• _TASK OBJECTIVE_:
Please show every line in the entries below that includes the word "none".

• _STORED DATA_:
=== Section Start ===

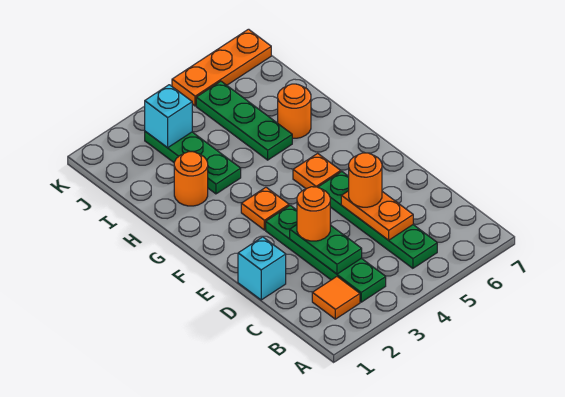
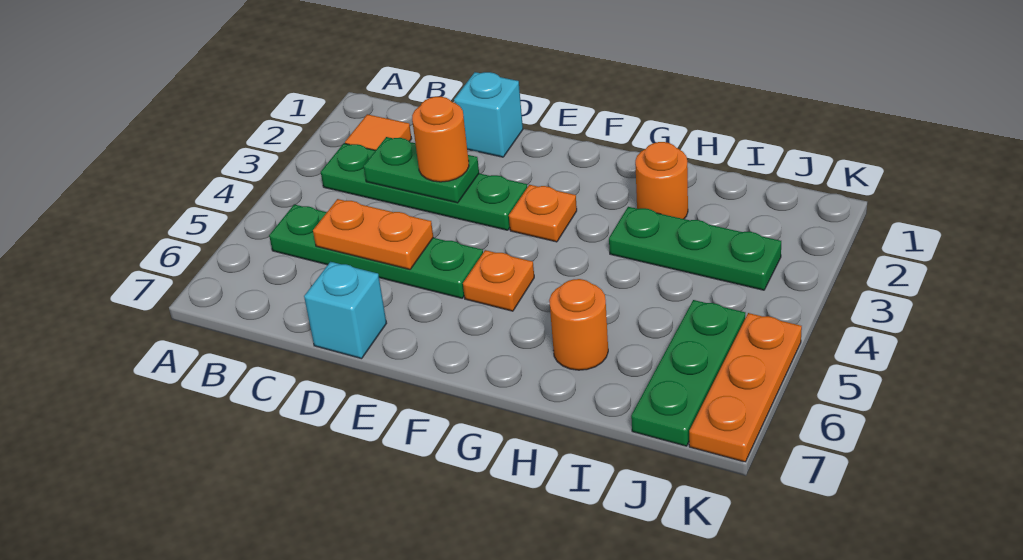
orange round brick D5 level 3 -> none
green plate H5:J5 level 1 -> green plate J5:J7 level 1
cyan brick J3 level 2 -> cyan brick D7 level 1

=== Section End ===
=== Section Start ===

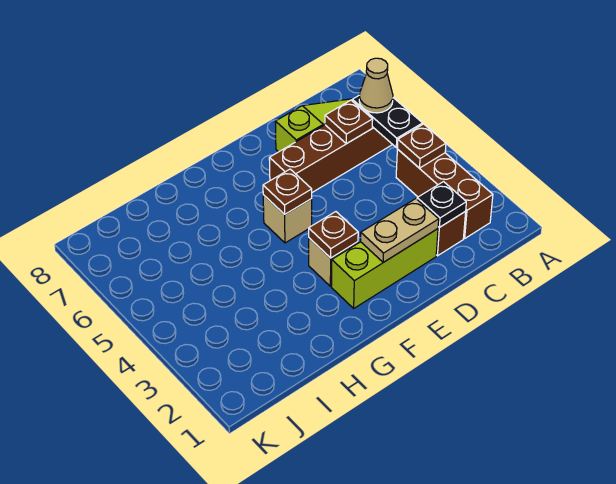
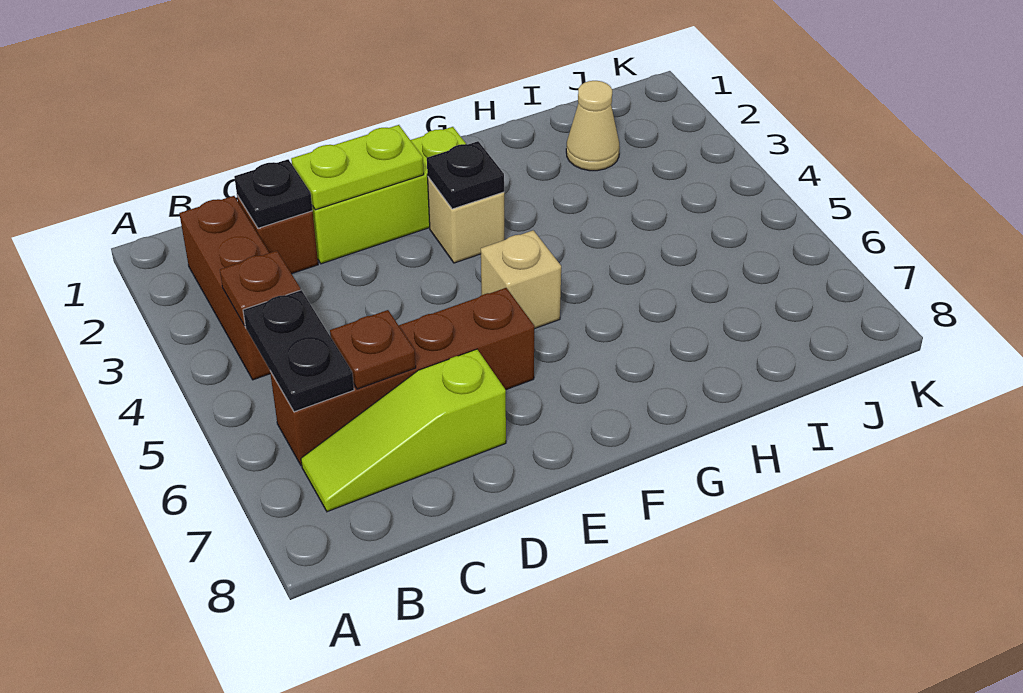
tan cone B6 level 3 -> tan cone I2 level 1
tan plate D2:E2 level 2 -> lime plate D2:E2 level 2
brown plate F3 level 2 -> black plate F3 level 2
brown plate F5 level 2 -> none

=== Section End ===

• _RESULT OF THE EXERCISE_:
orange round brick D5 level 3 -> none
brown plate F5 level 2 -> none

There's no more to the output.